--- start DATASET RECORDS ---

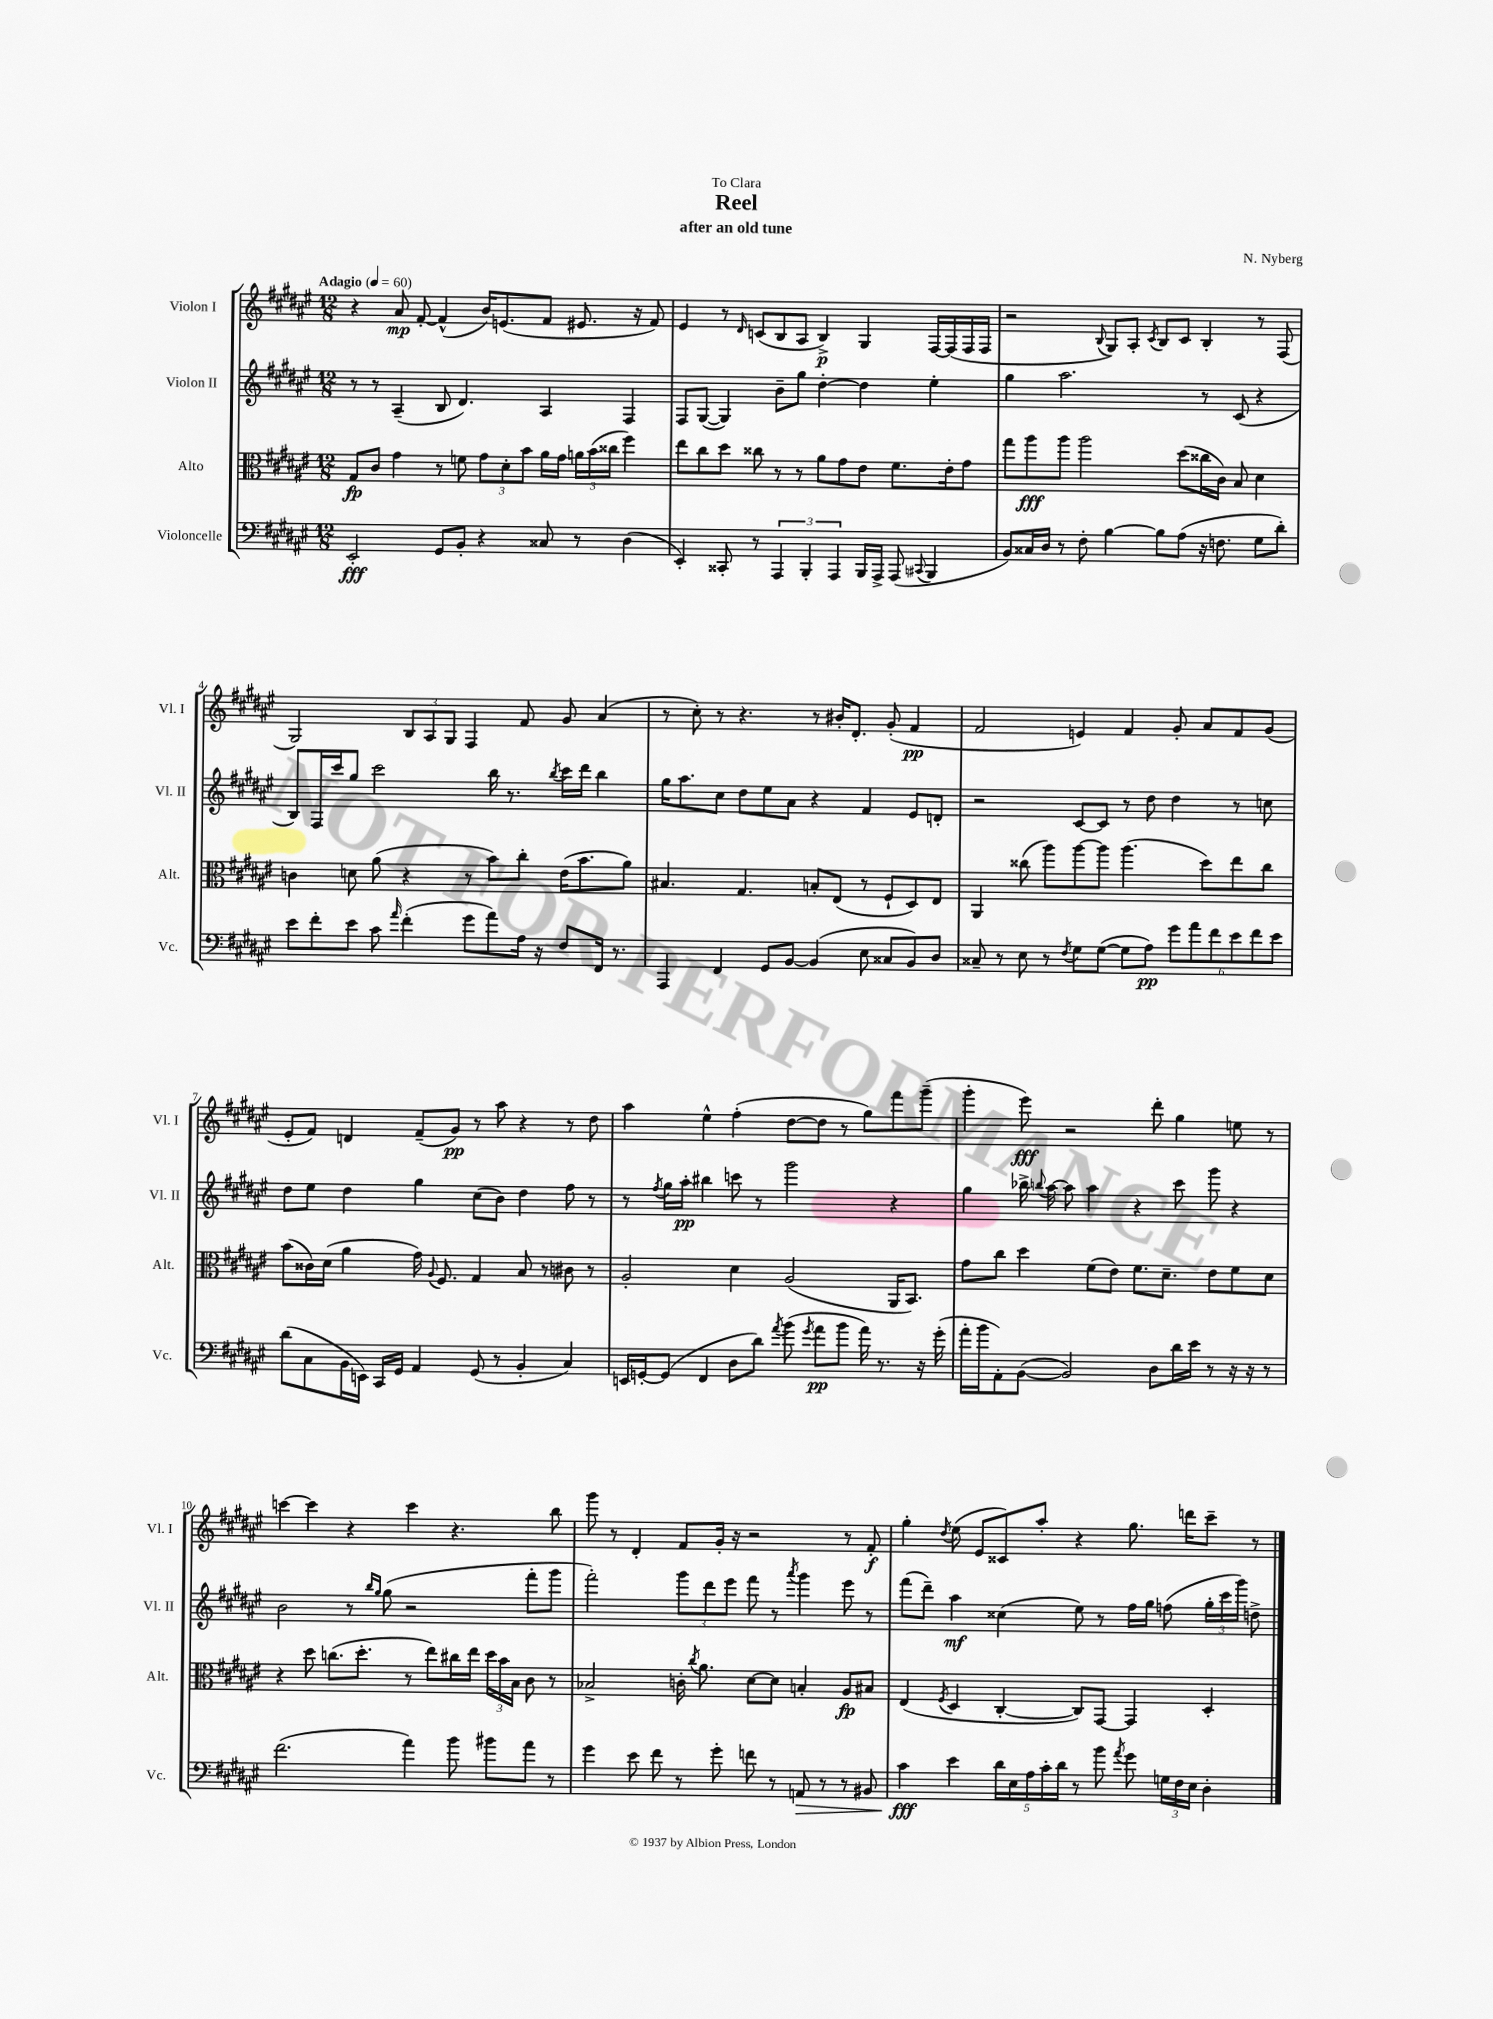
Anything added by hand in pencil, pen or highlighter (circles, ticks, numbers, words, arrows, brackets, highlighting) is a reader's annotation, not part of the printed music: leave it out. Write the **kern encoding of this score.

**kern	**kern	**kern	**kern
*staff4	*staff3	*staff2	*staff1
*clefF4	*clefC3	*clefG2	*clefG2
*k[f#c#g#d#a#e#]	*k[f#c#g#d#a#e#]	*k[f#c#g#d#a#e#]	*k[f#c#g#d#a#e#]
*M12/8	*M12/8	*M12/8	*M12/8
*MM60	*MM60	*MM60	*MM60
2EE#'/	8G#/L	8r	4r
.	8c#/J	8r	.
.	4g#\	(4A#~/	8a#/
.	.	.	[8f#'/
8GG#/L	8r	8B/	(4f#^^/]
8BB'/J	8f\	4.d#/)	.
4r	12g#\L	.	16b/LK)
.	.	.	(8.e/
.	12d#'\	.	.
.	12b\J	.	.
8C##/	16a#\LL	4A#/	8f#/J
.	16g#\JJ	.	.
8r	24a\LL	.	8.e#/
.	(24b\	.	.
.	24cc##\JJ	.	.
(4D#\	4ff#\)	4F#/	.
.	.	.	16r
.	.	.	8f#/)
=	=	=	=
4EE#'/)	8ee#\L	8F#/L	4e#/
.	8cc#\	([8G#/J	.
8CC##'/	8dd#\J	4G#/])	8r
.	.	.	16qqd#/
8r	8cc##\	.	(8c/L
6AAA#/	8r	8b~\L	8B/
.	8r	8gg#\J	8A#/J
6BBB'/	.	.	.
.	8a#\L	[4dd#'\	4B^/)
6AAA#/	.	.	.
.	8g#\	.	.
16BBB/LL	8e#\J	4dd#\]	4G#/
16AAA#^/JJ	.	.	.
(8AAA#/	8.f#\L	.	.
8qqCC#/	.	.	.
4BBB/	.	4ee#'\	[16F#/LL
.	16e#'\k	.	(16F#/]
.	8g#\J	.	16F#/
.	.	.	16F#/JJ
=	=	=	=
8BB/L)	8gg#\L	4gg#\	2r
16C##/L	8aa#\	.	.
16D#/JJ	.	.	.
8r	8aa#\J	2.aa#\	.
8F#'\	2aa#\	.	.
.	.	.	8qqB/
[4B\	.	.	8G#/L)
.	.	.	8A#'/J
.	.	.	8qc#/
8B\]L	.	.	8B/L
(8A#\J	(8dd#\L	.	8c#/J
16r	16cc##\L	8r	4B'/
8.F\	16c#\JJ)	.	.
.	8B/	(8c#/	.
8G#\L	4d#\	4r	8r
8d#'\J)	.	.	(8F#/
=	=	=	=
8e#\L	4c\	8B/L)	2G#/)
8f#'\	.	16F#/L	.
.	.	16ccc#/J	.
8e#\J	8d\	8gg#/J	.
8c#\	(8a#\	2ccc#\	.
16qqa#/	.	.	.
(4f#'\	4r	.	12B/L
.	.	.	12A#/
.	.	.	12G#/J
8g#\L	8r	.	4F#/
8a#\)	8b\L)	16bb\	.
.	.	8.r	.
16A#\Jk	8cc#'\J	.	8f#/
16r	.	.	.
.	.	8qbb/	.
8F#/L	(16e#\LK	16ccc#\LL	8g#/
.	8.b\	16ddd#\JJ	.
16FF#/Jk	.	4bb\	(4a#/
8.r	.	.	.
.	8a#\J)	.	.
=	=	=	=
4AAA#/	4.B#/	16gg#\LK	8r
.	.	8.aa#\	.
.	.	.	8cc#'\)
4FF#/	.	8cc#\J	8r
.	4.G#/	8dd#\L	4.r
8GG#/L	.	8ee#\	.
[8BB/J	.	8a#\J	.
(4BB/]	8B'/L	4r	8r
.	(8E#/J	.	16b#'/LK
.	.	.	8.d#'/J
8E#\	8r	4f#/	.
8C##/L	8F#`/L	.	(8g#'/
8BB/)	8D#/)	8e#/L	4f#/
8D#/J	8E#/J	8d'/J	.
=	=	=	=
8C##~/	4AA#/	2r	2f#/
8r	.	.	.
8E#\	(8cc##\	.	.
8r	8aa#\L)	.	.
8qF#/	.	.	.
8G#\L	[8aa#\	[8c#/L	4e/)
([8G#\J	8aa#\]J	8c#/]J	.
8G#\]L	(4.aa#\	8r	4f#/
8A#\J)	.	8dd#\	.
12g#\L	.	4dd#\	8g#'/
12a#\	.	.	.
.	8dd#\L)	.	8a#/L
12f#\	.	.	.
12e#\	8ee#\	8r	8f#/
12f#\	.	.	.
.	8cc##\J	8cc\	(8g#/J
12e#\J	.	.	.
=	=	=	=
(8d#\L	(8b\L	8dd#\L	8e#'/L
8C#\	16c##\L)	8ee#\J	8f#/J)
.	(16d#\JJ	.	.
16BB\L	4a#\	4dd#\	4d/
16EE\JJ)	.	.	.
16CC#/LL	.	.	.
16GG#/JJ	.	.	.
4AA#/	16g#\)	4gg#\	(8f#~/L
.	8qqA#/	.	.
.	8.F#/	.	.
.	.	.	8g#/J)
(8GG#/	4G#/	(8cc#\L	8r
8r	.	8b\J)	8aa#\
4BB'/	8B/	4dd#\	4r
.	8r	.	.
4C#/)	8c#\	8ff#\	8r
.	8r	8r	8dd#\
=	=	=	=
16EE/LL	2A#'/	8r	4aa#\
[16GG'/J	.	.	.
.	.	8qff#/	.
(8GG/]J	.	16gg#\LL	.
.	.	16aa#'\JJ	.
4FF#/	.	4bb#\	4ee#^^\
8D#\L	4d#\	8ccc\	(4ff#'\
8d#\J)	.	8r	.
8qa#/	.	.	.
(8b\	(2A#/	2ggg#\	[8dd#\L
8qg#/	.	.	.
8a#\L	.	.	8dd#\]J
8b\J	.	.	8r
16a#\)	.	.	8gg#\L)
8.r	.	.	.
.	16AA#/LK	4r	8fff#\
.	8.BB/J)	.	.
16r	.	.	(8ggg#~\J
(16g#'\	.	.	.
=	=	=	=
16a#'\LL	8g#\L	4gg#\	4ggg#'\
16b\J	.	.	.
8AA#'\)	8cc#\J	.	.
([8BB\J	4dd#\	16bb-^\	8eee#\)
.	.	8qqbb/	.
.	.	[16aa#\	.
2BB/])	.	8aa#\]	2r
.	(8f#\L	4aa#\	.
.	8e#\J)	.	.
.	8.f#\L	4r	.
8D#\L	.	.	8ddd#'\
.	8.d#~\J	.	.
16d#\L	.	8ccc#\	4gg#\
16e#\JJ	.	.	.
8r	8e#\L	8ggg#\	.
16r	8f#\	4r	8ee\
16r	.	.	.
8r	8d#\J	.	8r
=	=	=	=
(2.f#\	4r	2b\	[4ccc\
.	8dd#\	.	4ccc\]
.	(8.cc\L	.	.
.	.	8r	4r
.	8.dd#'\J	.	.
.	.	16qqbb/LL	.
.	.	16qqgg#/JJ	.
.	.	(8gg#\	.
4a#\)	8r	2r	4ccc\
.	8ee#\L)	.	.
8b\	16cc#\L	.	4.r
.	16ee#\JJ	.	.
8b#\L	24dd#\LL	.	.
.	24b\	.	.
.	24B\JJ	.	.
8a#\J	8c#\	8fff#'\L	.
8r	8r	8ggg#\J	8bb\
=	=	=	=
4g#\	2B-^/	2fff#'\)	8ggg#\
.	.	.	8r
8e#\	.	.	4d#'/
8f#\	.	.	.
8r	16c'\	12ggg#\L	8f#/L
.	8qcc#/	.	.
.	8.a#\	.	.
.	.	12ddd#\	.
8g#'\	.	.	16g#'/Jk
.	.	12eee#\J	.
.	.	.	16r
8f\	[8d#\L	8fff#\	2r
8r	8d#\]J	8r	.
.	.	8qaaa#/	.
8AA/	4B'/	4ggg#\	.
8r	.	.	.
8r	8A#/L	8eee#\	8r
8BB#/	8B#/J	8r	8f#'/
=	=	=	=
4c#\	(4E#/	(8fff#\L	4gg#'\
.	.	8ddd#~\J)	.
.	8qF#/	.	8qdd#/
4e#\	4D#/	4aa#\	(8ee#\
.	.	.	8e#/L
20d#\LL	[4C#'/	(4cc##\	8c##/)
20E#\	.	.	.
20A#\	.	.	.
.	.	.	8aa#'/J
20c#'\	.	.	.
20d#\JJ	.	.	.
8r	8C#/]L)	8ee#\)	4r
8b\	[8GG#/J	8r	.
8qa#/	.	.	.
8g#\	4GG#/]	16ff#\LL	8.gg#\
.	.	16gg#\JJ	.
24G\LL	.	(8ff\	.
24F#\	.	.	.
.	.	.	16ddd\LK
24E#\JJ	.	.	.
4D#'\	4D#'/	24gg#'\LL	8ccc#~\J
.	.	24ccc#\	.
.	.	24ggg#\JJ)	.
.	.	8dd^\	8r
==	==	==	==
*-	*-	*-	*-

--- end DATASET RECORDS ---

--- TASK DIRECTIONS ---
How many lines in the rows above contain the string "kern"? Reply with the number alone.

--- CORRECT RESULT ---
2